━━━━━ Data for this task ━━━━━

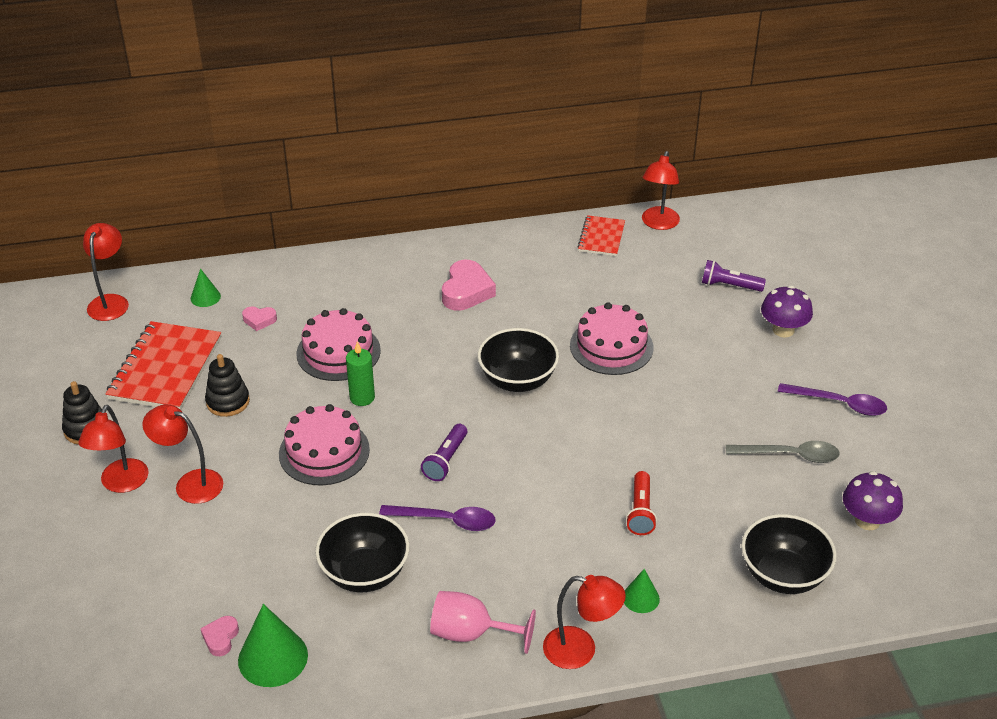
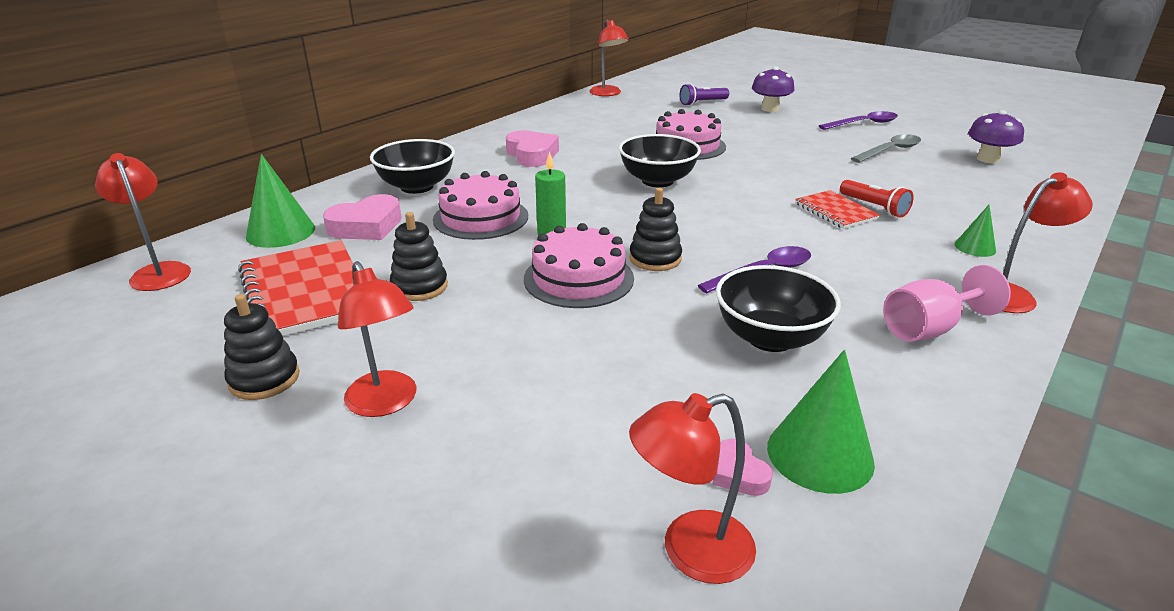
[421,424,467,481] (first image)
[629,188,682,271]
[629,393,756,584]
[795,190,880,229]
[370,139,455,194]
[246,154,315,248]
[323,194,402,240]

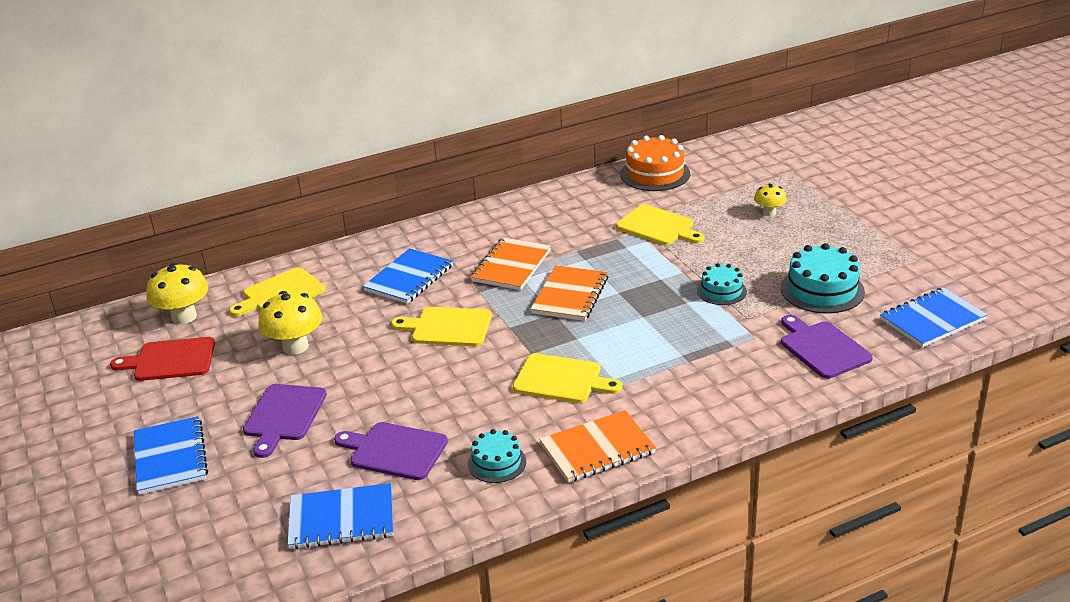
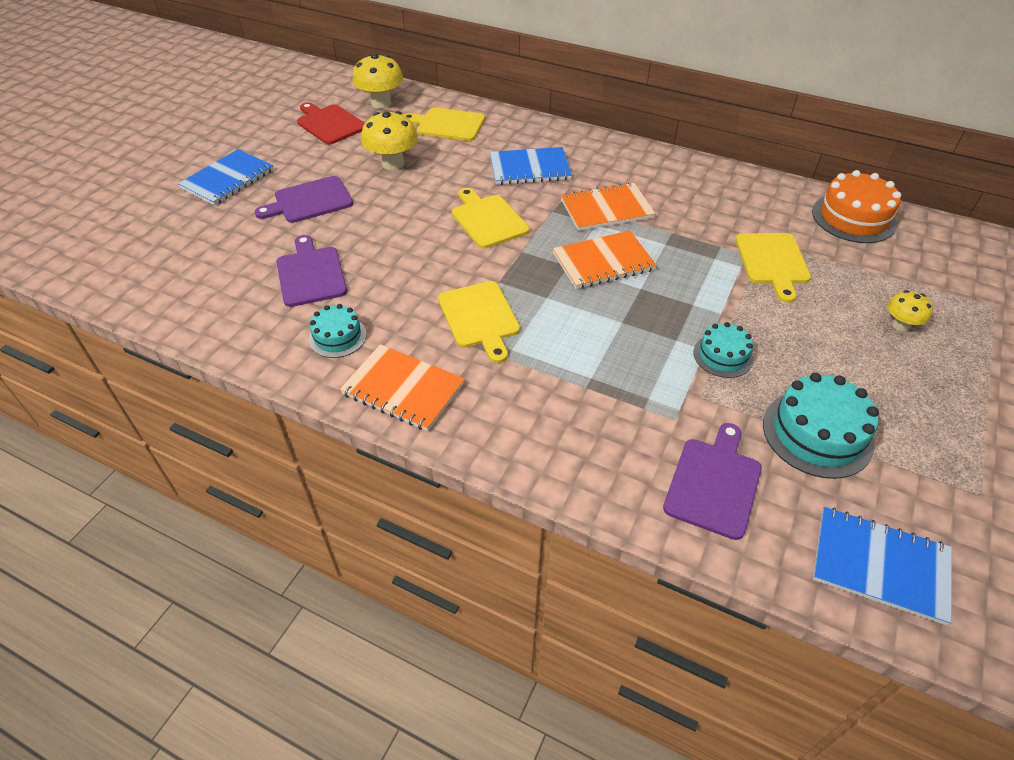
[287,483,393,549] (first image)

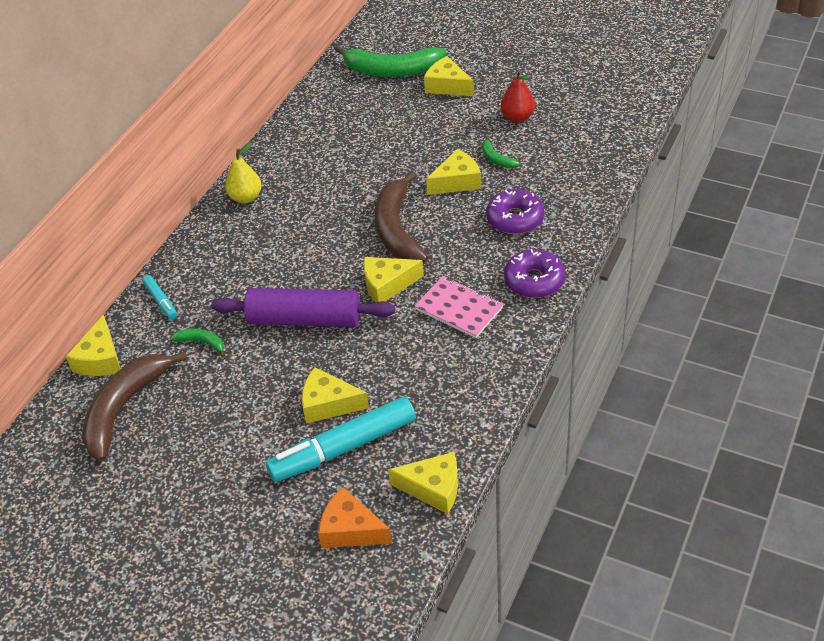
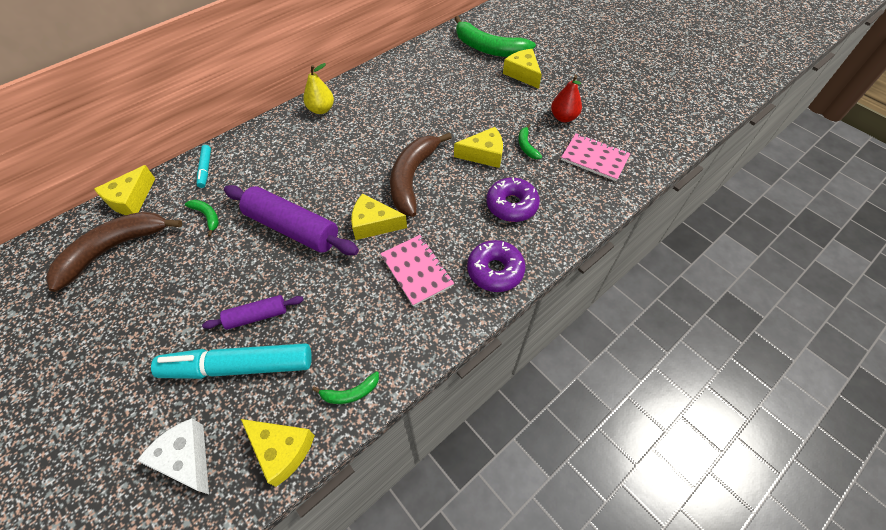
[312,371,379,404]
[561,133,631,181]
[202,295,304,330]
[137,418,209,494]

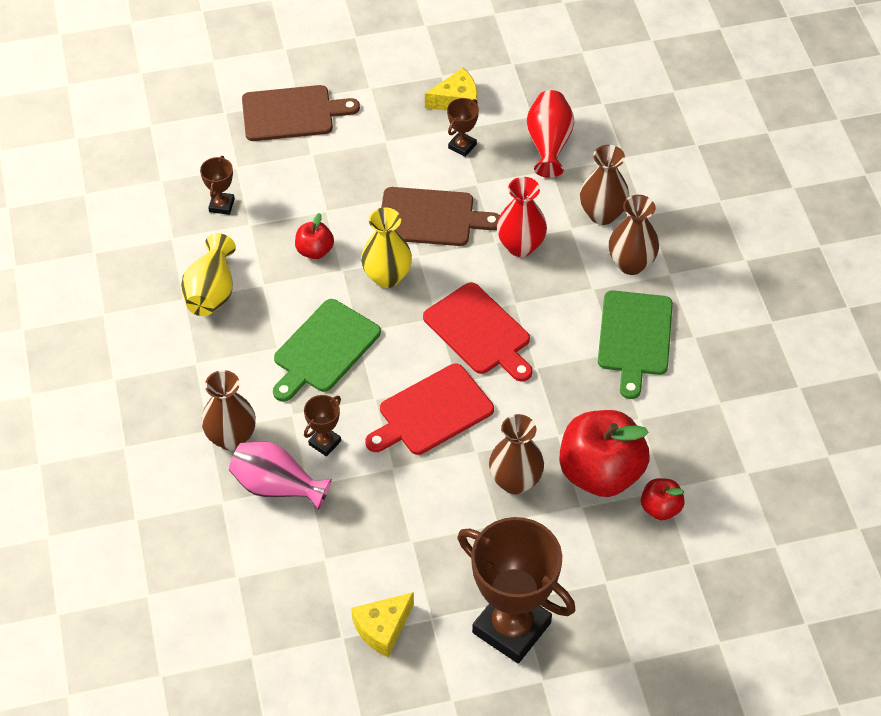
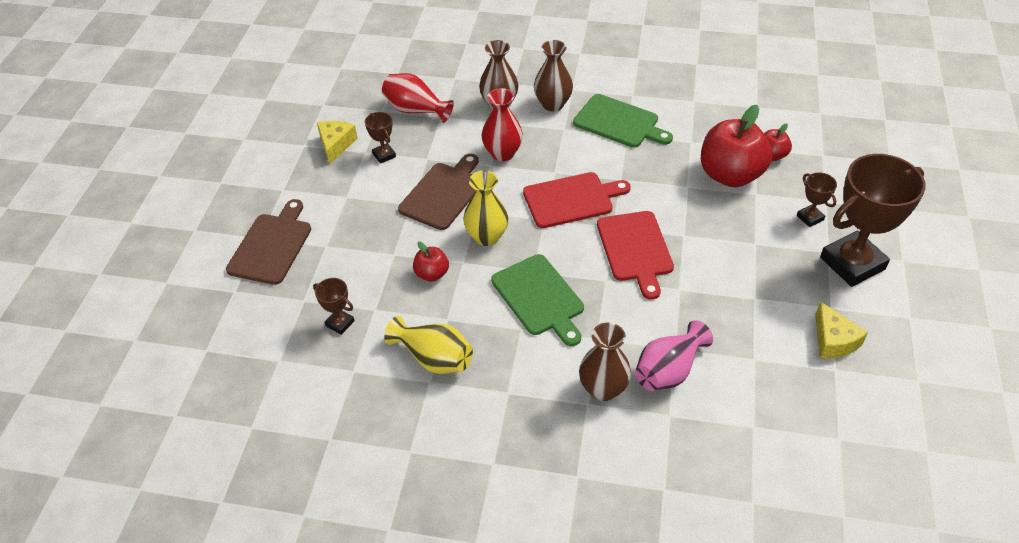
[489,414,544,494] (first image)
[797,172,837,227]

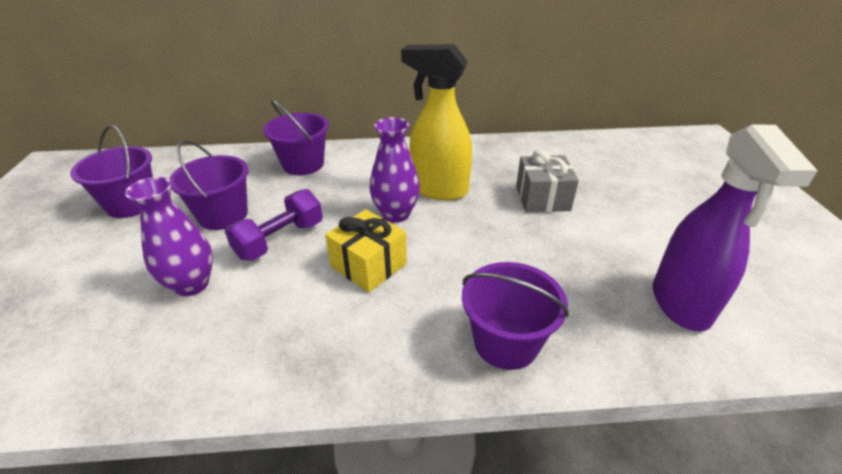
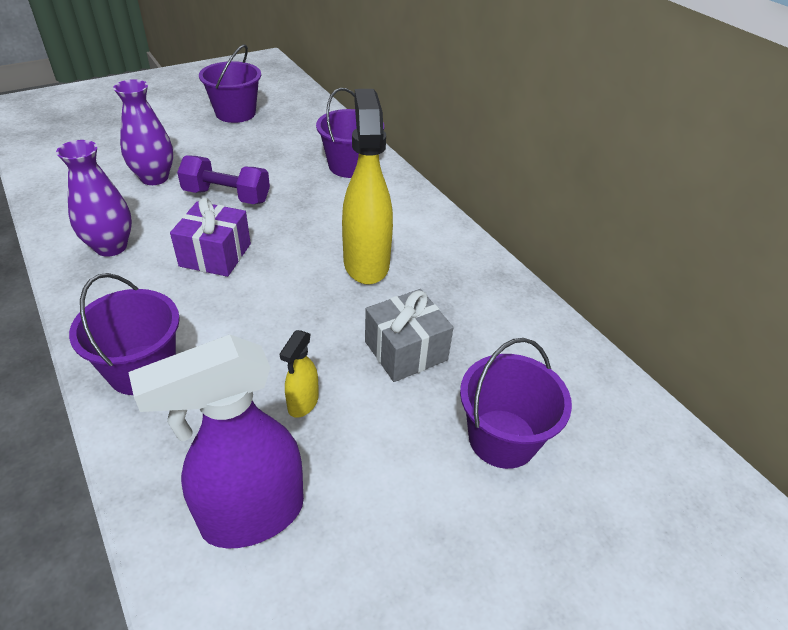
[280,330,319,418]
[460,338,572,469]
[56,140,132,257]
[170,198,251,277]

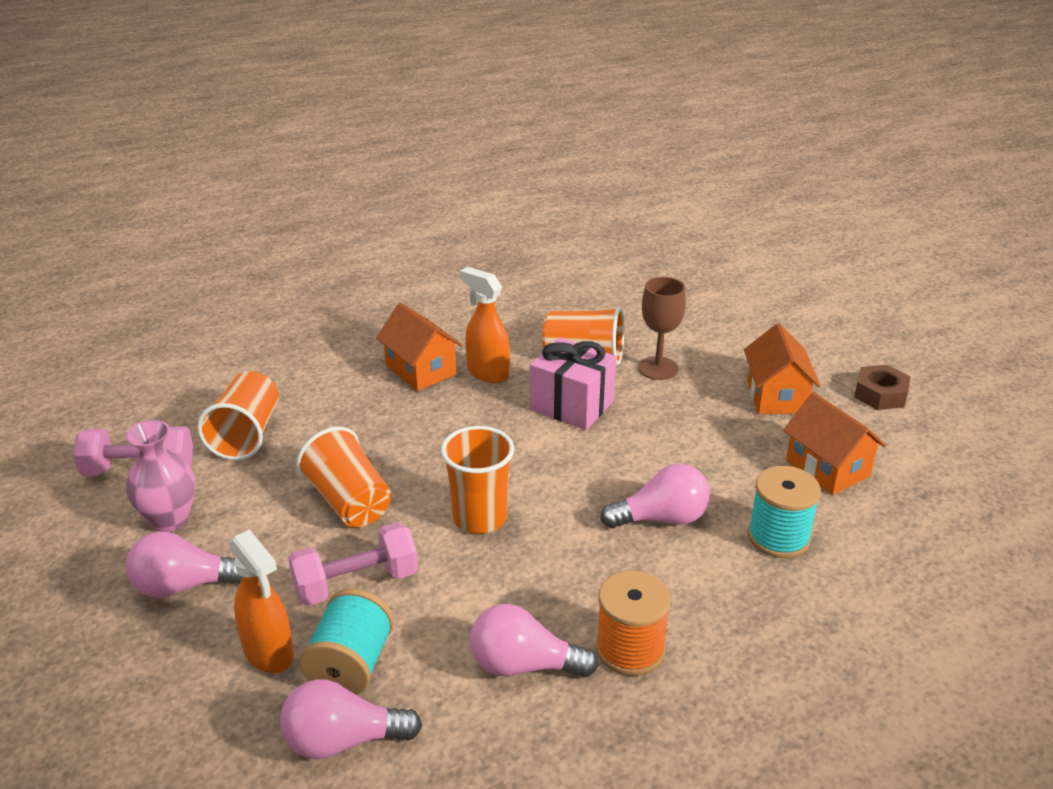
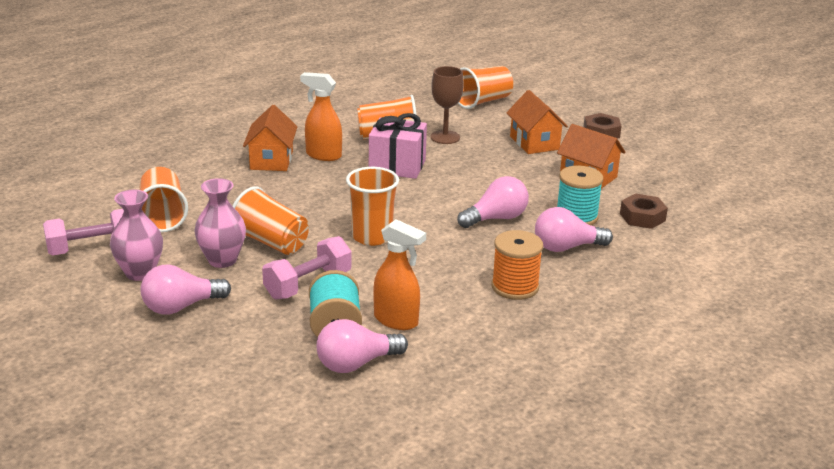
[194,178,246,268]
[458,66,513,109]
[620,193,668,229]
[373,219,426,330]
[535,207,613,252]
[243,105,298,171]

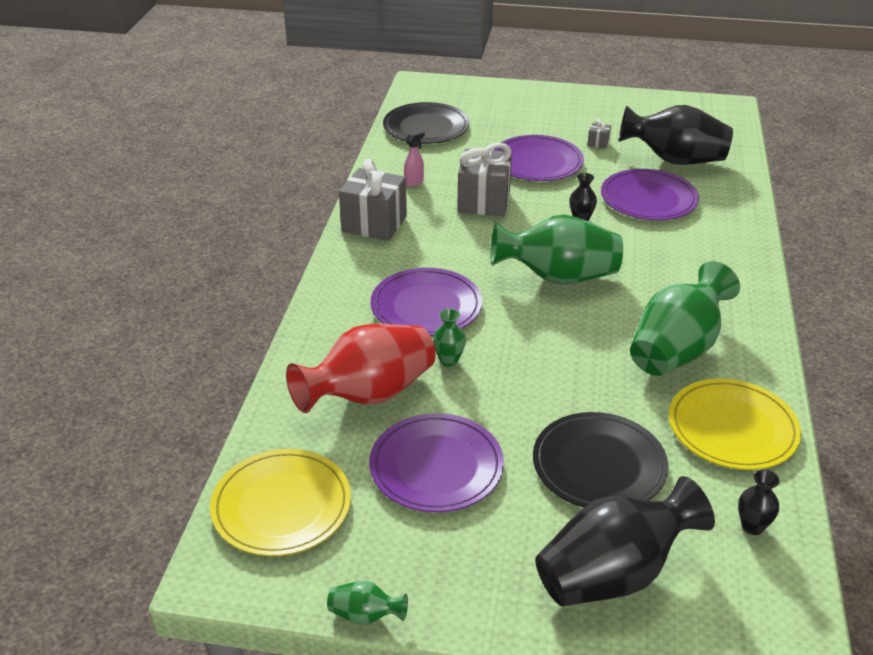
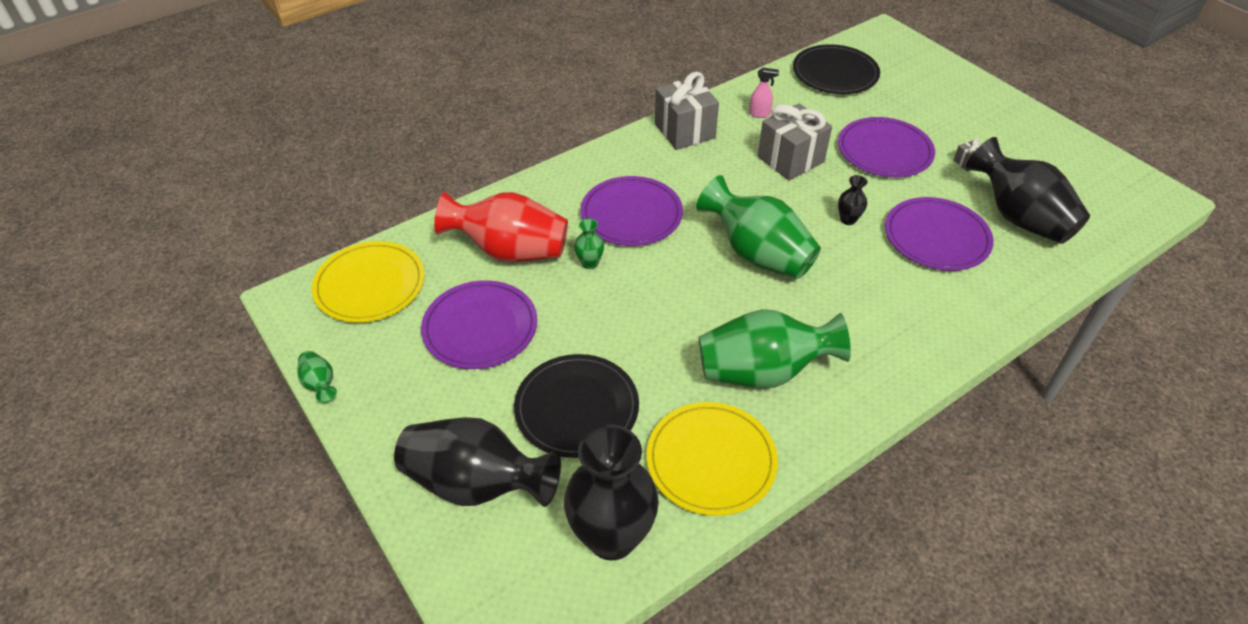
[564,425,659,560]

━━━━━

● Work to be completed
Output exactly and only the lines from the line containing "[629,188,682,271]" to the end of the entries, both included, and omit every picture.

● Task result
[629,188,682,271]
[629,393,756,584]
[795,190,880,229]
[370,139,455,194]
[246,154,315,248]
[323,194,402,240]

[287,483,393,549] (first image)

[312,371,379,404]
[561,133,631,181]
[202,295,304,330]
[137,418,209,494]

[489,414,544,494] (first image)
[797,172,837,227]

[280,330,319,418]
[460,338,572,469]
[56,140,132,257]
[170,198,251,277]

[194,178,246,268]
[458,66,513,109]
[620,193,668,229]
[373,219,426,330]
[535,207,613,252]
[243,105,298,171]

[564,425,659,560]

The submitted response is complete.